═════ DATA IN THIS EXERCISE ═════
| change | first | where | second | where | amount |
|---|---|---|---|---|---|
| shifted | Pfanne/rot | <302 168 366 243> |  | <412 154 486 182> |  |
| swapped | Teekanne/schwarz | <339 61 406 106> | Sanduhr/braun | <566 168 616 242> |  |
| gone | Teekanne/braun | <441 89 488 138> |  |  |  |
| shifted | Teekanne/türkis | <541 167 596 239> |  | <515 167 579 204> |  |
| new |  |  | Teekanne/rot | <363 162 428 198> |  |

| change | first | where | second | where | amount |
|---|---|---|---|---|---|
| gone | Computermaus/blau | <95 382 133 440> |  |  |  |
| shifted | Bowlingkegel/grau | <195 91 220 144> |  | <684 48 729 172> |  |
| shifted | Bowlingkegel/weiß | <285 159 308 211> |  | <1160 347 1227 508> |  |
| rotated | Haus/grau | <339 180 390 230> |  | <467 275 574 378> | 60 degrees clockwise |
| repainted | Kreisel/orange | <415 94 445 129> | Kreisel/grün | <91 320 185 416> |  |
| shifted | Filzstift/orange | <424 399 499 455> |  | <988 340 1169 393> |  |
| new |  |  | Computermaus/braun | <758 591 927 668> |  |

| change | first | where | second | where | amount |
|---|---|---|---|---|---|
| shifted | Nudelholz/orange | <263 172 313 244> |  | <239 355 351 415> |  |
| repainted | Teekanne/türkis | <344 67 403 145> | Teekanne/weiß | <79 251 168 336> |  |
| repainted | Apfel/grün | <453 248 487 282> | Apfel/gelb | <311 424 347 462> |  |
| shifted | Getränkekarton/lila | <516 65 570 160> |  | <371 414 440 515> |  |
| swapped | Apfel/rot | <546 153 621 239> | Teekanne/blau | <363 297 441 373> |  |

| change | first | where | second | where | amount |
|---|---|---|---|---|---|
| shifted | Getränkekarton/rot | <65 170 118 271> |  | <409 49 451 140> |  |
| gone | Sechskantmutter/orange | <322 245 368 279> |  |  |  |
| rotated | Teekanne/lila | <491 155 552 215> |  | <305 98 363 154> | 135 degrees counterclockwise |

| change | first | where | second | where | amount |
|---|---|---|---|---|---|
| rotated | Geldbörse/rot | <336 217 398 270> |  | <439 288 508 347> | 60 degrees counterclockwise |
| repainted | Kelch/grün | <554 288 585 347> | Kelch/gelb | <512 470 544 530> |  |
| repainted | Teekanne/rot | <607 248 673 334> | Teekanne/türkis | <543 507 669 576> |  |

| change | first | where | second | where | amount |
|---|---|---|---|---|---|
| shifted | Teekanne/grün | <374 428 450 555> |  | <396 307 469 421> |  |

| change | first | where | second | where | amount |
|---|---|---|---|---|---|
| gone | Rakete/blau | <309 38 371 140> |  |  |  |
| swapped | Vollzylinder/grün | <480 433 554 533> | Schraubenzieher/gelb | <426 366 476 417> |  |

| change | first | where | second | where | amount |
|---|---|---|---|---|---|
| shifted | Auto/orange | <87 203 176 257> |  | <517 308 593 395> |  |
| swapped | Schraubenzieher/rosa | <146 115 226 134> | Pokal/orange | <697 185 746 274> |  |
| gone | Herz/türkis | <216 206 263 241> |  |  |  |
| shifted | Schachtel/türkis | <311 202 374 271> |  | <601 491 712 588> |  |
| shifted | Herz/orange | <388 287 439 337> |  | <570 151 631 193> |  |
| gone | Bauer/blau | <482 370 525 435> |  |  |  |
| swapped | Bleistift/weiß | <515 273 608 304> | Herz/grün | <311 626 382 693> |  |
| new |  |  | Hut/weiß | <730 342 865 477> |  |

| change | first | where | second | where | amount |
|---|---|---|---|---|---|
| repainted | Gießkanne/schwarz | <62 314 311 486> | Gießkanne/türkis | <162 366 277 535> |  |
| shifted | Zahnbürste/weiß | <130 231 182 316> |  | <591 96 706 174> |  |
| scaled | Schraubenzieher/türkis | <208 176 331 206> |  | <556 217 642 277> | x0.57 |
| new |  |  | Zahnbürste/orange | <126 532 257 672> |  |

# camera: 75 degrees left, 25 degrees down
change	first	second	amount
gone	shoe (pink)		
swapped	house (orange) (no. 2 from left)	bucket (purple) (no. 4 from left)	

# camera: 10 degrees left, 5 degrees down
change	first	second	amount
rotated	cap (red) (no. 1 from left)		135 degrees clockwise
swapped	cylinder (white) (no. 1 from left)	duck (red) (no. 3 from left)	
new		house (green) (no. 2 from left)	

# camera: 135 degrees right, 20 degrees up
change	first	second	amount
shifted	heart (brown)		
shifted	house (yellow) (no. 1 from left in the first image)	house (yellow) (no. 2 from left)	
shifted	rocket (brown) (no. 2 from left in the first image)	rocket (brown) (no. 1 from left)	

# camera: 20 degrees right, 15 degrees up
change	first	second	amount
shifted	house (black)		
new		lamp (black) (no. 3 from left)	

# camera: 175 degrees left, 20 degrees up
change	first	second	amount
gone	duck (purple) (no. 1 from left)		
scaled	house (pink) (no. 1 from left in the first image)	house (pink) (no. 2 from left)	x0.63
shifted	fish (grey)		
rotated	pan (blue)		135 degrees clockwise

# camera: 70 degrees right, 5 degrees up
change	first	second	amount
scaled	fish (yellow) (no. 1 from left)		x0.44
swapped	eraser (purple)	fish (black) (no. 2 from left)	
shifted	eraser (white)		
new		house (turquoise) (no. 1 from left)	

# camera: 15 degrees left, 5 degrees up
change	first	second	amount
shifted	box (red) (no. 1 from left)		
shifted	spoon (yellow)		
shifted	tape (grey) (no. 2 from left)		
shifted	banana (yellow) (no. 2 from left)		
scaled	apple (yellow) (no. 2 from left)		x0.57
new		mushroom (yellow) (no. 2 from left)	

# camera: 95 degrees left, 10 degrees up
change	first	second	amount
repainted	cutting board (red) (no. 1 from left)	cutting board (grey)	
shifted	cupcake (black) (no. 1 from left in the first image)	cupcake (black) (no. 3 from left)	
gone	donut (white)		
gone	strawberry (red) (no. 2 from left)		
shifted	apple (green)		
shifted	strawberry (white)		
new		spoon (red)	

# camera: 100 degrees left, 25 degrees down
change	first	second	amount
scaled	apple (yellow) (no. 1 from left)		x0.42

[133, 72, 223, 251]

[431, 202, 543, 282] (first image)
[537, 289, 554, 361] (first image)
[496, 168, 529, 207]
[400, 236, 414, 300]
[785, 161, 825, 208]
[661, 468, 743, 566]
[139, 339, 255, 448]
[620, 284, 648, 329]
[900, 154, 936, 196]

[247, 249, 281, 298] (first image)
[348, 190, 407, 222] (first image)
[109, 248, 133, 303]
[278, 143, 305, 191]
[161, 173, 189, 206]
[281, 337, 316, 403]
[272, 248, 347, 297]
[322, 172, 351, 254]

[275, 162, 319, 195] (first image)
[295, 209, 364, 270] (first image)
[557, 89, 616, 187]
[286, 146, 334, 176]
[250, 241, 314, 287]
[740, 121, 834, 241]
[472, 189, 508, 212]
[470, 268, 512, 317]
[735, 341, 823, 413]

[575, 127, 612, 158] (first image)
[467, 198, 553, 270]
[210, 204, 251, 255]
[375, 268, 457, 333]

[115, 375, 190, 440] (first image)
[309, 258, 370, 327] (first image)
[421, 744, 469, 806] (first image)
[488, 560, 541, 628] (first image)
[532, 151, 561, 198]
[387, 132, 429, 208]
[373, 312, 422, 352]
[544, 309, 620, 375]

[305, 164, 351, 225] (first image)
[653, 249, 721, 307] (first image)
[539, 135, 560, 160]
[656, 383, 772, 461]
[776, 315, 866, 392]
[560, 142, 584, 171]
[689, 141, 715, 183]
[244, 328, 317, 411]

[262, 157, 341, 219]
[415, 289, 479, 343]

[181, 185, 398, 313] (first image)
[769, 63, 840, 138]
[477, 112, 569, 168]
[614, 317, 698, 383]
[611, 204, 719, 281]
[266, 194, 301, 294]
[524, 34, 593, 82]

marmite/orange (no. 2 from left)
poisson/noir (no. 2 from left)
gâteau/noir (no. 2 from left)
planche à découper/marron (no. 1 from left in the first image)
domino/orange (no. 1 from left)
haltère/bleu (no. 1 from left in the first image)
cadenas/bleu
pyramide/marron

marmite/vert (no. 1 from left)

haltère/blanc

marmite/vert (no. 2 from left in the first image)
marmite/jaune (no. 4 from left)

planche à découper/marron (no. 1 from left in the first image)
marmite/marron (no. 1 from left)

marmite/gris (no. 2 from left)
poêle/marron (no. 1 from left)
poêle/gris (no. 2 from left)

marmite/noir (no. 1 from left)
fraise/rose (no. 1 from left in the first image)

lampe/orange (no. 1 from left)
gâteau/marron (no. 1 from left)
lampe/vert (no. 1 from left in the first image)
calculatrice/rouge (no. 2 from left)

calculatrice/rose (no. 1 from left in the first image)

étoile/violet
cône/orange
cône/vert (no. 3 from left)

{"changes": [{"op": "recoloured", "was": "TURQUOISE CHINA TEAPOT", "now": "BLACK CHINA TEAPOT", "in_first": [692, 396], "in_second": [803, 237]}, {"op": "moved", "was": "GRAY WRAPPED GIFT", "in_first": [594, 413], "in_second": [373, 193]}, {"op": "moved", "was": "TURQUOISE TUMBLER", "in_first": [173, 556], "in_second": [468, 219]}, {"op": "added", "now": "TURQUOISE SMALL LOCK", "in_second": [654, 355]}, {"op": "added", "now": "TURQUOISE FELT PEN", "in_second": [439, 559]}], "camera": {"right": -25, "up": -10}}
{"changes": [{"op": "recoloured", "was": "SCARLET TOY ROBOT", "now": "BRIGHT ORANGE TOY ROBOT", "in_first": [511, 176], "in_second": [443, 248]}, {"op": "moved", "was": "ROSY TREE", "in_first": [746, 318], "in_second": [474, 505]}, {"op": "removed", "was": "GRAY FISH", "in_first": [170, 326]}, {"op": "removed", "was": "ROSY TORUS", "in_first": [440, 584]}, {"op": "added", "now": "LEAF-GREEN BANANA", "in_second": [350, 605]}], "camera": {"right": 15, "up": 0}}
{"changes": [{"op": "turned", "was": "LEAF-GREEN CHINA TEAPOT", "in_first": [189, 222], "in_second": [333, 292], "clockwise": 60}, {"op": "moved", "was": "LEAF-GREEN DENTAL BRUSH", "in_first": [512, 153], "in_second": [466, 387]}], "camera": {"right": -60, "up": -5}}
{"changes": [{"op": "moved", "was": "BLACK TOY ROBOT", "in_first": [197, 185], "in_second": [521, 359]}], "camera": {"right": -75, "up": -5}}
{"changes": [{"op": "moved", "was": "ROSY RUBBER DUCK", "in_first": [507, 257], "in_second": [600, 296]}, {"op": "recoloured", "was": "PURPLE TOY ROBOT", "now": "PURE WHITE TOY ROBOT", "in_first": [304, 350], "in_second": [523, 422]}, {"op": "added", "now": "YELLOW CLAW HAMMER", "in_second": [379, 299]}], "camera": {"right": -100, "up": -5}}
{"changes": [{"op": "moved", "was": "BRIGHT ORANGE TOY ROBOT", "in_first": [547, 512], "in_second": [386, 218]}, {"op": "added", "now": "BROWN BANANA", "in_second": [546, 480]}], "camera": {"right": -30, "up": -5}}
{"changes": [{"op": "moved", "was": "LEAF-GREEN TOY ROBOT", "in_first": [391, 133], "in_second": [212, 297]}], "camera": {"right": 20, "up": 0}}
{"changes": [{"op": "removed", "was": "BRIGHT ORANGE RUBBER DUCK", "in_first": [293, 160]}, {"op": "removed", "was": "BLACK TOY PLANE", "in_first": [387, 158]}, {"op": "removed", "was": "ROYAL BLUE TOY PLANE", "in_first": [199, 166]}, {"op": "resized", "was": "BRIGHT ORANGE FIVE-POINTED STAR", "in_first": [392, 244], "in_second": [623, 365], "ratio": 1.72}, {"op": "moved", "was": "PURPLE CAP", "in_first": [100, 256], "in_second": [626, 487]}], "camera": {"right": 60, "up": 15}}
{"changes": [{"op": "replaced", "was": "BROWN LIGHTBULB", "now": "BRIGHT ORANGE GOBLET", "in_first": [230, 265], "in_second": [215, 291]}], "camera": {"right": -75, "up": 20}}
═════
■ **ACTION ITEM**:
Your output should consist solely of the lines from the beginning of the entries through the line containing "shifted | Teekanne/türkis", reproduced exactly.

■ **RESPONSE**:
| change | first | where | second | where | amount |
|---|---|---|---|---|---|
| shifted | Pfanne/rot | <302 168 366 243> |  | <412 154 486 182> |  |
| swapped | Teekanne/schwarz | <339 61 406 106> | Sanduhr/braun | <566 168 616 242> |  |
| gone | Teekanne/braun | <441 89 488 138> |  |  |  |
| shifted | Teekanne/türkis | <541 167 596 239> |  | <515 167 579 204> |  |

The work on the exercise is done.